→ **YOUR GOAL**
Print the lines that run from the line with "building: [4,191,43,230] -> none" to the line with "building: [188,61,265,130] -> none", keeping both end lines, exactly as they appear in the entries below, and nothing else.

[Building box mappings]
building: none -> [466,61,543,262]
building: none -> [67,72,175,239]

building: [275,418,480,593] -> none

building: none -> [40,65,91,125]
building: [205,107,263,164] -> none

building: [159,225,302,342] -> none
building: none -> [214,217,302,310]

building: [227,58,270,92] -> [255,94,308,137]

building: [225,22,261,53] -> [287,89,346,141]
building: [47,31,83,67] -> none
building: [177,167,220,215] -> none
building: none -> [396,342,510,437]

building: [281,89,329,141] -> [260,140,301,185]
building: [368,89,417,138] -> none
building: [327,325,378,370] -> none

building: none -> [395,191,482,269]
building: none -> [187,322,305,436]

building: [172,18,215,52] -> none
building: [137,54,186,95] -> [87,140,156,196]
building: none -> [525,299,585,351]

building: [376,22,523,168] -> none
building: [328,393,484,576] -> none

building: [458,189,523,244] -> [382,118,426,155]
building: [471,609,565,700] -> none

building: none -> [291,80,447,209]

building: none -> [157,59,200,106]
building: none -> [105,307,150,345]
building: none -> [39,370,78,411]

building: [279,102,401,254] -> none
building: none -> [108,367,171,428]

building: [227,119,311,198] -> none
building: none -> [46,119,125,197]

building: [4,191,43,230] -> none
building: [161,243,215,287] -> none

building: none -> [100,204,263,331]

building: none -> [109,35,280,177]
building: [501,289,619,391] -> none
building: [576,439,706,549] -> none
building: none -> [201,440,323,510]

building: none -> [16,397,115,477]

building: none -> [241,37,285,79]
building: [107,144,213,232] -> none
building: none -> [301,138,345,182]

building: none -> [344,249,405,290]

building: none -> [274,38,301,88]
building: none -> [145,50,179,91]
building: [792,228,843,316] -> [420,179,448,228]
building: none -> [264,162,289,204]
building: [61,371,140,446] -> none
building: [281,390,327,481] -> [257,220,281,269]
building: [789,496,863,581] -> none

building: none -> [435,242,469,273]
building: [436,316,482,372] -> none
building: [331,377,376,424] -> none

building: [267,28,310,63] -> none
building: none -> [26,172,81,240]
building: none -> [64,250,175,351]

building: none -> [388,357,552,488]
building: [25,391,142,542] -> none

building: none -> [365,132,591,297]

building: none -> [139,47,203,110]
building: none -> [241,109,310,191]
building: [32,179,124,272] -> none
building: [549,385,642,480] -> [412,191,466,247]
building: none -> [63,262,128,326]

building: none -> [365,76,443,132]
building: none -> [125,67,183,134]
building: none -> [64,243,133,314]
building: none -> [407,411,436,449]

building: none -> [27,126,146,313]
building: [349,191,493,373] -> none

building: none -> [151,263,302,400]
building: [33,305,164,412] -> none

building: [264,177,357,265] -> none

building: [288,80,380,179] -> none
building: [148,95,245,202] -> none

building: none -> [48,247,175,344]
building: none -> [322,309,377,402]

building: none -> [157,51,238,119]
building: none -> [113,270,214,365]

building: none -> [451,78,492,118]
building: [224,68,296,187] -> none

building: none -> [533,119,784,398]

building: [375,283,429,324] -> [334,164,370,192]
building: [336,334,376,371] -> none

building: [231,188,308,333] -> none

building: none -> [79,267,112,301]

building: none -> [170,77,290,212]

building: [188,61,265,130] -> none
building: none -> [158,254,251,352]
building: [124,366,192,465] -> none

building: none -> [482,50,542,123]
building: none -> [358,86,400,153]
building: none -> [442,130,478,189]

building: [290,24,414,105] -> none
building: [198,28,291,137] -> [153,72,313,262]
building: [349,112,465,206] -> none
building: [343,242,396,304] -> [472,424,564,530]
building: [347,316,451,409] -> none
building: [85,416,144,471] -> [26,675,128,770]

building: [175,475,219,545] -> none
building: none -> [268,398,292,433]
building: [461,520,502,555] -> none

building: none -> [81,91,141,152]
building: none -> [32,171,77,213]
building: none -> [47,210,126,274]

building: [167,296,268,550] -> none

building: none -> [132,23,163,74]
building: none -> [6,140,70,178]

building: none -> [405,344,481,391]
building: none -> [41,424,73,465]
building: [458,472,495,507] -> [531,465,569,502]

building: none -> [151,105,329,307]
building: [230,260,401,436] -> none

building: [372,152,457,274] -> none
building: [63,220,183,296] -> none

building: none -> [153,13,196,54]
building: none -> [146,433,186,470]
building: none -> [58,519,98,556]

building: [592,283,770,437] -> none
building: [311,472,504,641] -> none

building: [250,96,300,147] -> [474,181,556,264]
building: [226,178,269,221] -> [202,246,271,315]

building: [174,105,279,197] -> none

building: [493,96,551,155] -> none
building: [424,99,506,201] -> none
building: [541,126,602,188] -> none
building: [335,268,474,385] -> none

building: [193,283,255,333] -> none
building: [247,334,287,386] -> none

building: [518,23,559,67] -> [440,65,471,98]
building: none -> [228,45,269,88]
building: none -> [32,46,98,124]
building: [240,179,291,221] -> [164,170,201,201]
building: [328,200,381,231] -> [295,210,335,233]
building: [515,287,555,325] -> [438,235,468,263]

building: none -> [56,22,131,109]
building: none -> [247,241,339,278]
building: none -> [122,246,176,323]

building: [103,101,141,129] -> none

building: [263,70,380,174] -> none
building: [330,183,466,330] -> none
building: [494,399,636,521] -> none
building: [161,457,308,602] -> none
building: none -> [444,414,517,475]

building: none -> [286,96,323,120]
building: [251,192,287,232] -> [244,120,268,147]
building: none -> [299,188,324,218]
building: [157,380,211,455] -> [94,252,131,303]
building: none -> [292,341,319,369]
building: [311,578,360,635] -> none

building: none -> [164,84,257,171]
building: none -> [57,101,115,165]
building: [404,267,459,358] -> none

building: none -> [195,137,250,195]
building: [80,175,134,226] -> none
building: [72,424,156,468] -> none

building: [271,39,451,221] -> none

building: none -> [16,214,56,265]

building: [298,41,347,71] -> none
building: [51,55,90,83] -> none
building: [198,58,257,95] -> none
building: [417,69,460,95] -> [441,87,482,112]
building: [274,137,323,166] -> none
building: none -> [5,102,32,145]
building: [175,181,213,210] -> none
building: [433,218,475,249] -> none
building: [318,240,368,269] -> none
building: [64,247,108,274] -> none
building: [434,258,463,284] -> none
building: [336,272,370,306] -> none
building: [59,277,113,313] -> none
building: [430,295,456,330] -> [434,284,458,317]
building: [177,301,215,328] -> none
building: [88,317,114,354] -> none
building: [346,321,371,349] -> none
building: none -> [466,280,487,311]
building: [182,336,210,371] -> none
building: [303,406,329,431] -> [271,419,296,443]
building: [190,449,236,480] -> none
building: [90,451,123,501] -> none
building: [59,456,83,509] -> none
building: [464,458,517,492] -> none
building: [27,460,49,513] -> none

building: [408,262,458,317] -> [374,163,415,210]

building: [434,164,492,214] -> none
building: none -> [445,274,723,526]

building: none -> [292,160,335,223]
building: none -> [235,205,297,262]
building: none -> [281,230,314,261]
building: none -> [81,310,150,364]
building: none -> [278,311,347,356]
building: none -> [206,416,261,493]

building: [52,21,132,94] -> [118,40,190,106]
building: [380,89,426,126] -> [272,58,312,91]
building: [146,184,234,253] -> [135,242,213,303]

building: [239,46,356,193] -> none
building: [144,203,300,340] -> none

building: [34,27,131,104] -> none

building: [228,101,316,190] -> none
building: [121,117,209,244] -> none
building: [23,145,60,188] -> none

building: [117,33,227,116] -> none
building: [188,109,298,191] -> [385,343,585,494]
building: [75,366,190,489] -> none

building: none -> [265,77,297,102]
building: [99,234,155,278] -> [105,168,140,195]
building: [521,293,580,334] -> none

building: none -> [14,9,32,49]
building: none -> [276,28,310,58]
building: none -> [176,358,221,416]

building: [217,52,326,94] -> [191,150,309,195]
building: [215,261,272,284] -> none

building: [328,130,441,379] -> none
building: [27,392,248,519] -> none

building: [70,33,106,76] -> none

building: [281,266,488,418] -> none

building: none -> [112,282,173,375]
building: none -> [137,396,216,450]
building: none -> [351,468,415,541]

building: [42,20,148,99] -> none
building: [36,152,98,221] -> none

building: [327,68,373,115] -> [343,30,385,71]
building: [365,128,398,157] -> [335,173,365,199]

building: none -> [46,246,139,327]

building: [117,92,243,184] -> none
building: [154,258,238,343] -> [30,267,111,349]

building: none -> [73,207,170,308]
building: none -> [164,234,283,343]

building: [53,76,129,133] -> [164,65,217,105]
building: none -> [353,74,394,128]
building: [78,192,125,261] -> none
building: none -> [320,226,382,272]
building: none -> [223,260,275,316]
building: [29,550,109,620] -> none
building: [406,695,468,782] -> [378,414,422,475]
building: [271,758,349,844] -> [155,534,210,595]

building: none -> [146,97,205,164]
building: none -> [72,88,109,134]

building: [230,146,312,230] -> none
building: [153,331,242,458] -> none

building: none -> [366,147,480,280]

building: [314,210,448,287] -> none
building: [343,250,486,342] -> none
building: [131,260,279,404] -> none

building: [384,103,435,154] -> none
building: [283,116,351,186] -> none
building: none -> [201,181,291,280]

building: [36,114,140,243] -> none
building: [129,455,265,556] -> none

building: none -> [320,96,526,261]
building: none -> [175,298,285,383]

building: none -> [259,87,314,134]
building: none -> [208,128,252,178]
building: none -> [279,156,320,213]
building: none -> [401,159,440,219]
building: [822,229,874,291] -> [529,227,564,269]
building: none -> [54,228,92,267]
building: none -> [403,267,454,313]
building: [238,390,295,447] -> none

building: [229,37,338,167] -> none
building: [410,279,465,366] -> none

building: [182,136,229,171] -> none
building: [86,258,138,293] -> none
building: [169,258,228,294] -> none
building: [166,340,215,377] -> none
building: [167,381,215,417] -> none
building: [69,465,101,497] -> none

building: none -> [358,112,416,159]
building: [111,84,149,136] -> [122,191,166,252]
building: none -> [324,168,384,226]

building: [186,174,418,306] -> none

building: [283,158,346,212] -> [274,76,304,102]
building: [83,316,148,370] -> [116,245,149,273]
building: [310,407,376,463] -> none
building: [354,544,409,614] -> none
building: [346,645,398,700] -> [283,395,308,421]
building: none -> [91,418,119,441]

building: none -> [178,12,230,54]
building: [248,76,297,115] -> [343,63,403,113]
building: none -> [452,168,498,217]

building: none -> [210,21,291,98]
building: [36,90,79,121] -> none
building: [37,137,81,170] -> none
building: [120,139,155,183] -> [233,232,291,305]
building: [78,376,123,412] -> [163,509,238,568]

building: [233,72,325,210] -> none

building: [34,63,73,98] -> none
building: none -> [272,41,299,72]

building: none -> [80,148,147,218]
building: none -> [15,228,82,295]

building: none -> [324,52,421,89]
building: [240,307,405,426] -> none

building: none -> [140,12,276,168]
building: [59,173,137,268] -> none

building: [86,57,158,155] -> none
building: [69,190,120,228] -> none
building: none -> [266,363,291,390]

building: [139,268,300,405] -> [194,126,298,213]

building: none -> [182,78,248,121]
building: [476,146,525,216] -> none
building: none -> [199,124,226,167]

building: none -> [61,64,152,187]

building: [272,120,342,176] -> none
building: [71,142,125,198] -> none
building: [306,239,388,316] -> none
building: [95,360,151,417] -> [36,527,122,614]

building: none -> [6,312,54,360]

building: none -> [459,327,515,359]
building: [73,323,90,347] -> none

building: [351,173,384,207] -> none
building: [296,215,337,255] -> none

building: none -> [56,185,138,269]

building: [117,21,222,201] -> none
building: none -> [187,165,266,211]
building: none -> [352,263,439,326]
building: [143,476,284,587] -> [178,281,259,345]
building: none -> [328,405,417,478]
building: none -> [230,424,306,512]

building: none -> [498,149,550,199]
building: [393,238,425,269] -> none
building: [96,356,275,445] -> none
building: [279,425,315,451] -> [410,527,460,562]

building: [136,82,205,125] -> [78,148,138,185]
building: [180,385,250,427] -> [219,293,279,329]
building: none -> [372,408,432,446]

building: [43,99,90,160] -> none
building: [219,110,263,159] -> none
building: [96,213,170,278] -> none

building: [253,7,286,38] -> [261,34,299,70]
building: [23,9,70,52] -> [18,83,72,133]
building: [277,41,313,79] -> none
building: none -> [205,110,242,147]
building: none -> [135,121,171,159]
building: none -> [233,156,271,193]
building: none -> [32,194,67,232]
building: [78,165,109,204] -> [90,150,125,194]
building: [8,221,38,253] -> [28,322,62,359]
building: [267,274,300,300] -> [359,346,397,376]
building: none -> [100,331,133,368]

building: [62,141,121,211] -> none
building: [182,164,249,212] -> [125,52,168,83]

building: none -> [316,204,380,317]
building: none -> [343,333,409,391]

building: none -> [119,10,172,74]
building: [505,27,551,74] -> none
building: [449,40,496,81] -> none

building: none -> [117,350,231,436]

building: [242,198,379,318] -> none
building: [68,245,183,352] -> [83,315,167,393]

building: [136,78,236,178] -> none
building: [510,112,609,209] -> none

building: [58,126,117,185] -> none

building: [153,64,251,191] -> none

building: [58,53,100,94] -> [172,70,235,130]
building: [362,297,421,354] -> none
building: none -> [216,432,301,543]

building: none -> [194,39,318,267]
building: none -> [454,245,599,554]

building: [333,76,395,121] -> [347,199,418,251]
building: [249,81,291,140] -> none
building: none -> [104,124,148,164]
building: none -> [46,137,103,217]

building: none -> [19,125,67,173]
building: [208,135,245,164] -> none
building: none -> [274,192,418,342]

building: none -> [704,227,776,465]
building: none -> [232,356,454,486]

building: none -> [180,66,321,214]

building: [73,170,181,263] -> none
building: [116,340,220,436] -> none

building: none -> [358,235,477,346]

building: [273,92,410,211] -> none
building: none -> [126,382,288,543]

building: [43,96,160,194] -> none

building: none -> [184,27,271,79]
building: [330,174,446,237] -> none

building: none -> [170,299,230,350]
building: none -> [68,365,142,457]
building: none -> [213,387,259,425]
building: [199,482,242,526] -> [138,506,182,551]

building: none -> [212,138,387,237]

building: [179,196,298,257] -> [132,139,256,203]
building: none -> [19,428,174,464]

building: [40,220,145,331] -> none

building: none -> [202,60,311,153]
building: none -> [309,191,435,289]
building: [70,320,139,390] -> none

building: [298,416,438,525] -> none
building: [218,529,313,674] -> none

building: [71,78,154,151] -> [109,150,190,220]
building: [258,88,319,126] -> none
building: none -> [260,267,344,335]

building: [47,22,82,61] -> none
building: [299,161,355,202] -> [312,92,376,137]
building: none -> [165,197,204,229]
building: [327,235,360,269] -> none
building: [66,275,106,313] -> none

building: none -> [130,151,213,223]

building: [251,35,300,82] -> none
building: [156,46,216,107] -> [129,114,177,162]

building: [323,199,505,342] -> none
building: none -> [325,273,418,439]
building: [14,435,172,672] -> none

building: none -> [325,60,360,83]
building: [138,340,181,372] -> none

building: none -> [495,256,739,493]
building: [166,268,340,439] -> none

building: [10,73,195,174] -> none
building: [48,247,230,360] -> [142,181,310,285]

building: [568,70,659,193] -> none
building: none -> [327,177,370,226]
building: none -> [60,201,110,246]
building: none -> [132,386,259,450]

→ **ANSWER**
building: [4,191,43,230] -> none
building: [161,243,215,287] -> none

building: none -> [100,204,263,331]

building: none -> [109,35,280,177]
building: [501,289,619,391] -> none
building: [576,439,706,549] -> none
building: none -> [201,440,323,510]

building: none -> [16,397,115,477]

building: none -> [241,37,285,79]
building: [107,144,213,232] -> none
building: none -> [301,138,345,182]

building: none -> [344,249,405,290]

building: none -> [274,38,301,88]
building: none -> [145,50,179,91]
building: [792,228,843,316] -> [420,179,448,228]
building: none -> [264,162,289,204]
building: [61,371,140,446] -> none
building: [281,390,327,481] -> [257,220,281,269]
building: [789,496,863,581] -> none

building: none -> [435,242,469,273]
building: [436,316,482,372] -> none
building: [331,377,376,424] -> none

building: [267,28,310,63] -> none
building: none -> [26,172,81,240]
building: none -> [64,250,175,351]

building: none -> [388,357,552,488]
building: [25,391,142,542] -> none

building: none -> [365,132,591,297]

building: none -> [139,47,203,110]
building: none -> [241,109,310,191]
building: [32,179,124,272] -> none
building: [549,385,642,480] -> [412,191,466,247]
building: none -> [63,262,128,326]

building: none -> [365,76,443,132]
building: none -> [125,67,183,134]
building: none -> [64,243,133,314]
building: none -> [407,411,436,449]

building: none -> [27,126,146,313]
building: [349,191,493,373] -> none

building: none -> [151,263,302,400]
building: [33,305,164,412] -> none

building: [264,177,357,265] -> none

building: [288,80,380,179] -> none
building: [148,95,245,202] -> none

building: none -> [48,247,175,344]
building: none -> [322,309,377,402]

building: none -> [157,51,238,119]
building: none -> [113,270,214,365]

building: none -> [451,78,492,118]
building: [224,68,296,187] -> none

building: none -> [533,119,784,398]

building: [375,283,429,324] -> [334,164,370,192]
building: [336,334,376,371] -> none

building: [231,188,308,333] -> none

building: none -> [79,267,112,301]

building: none -> [170,77,290,212]

building: [188,61,265,130] -> none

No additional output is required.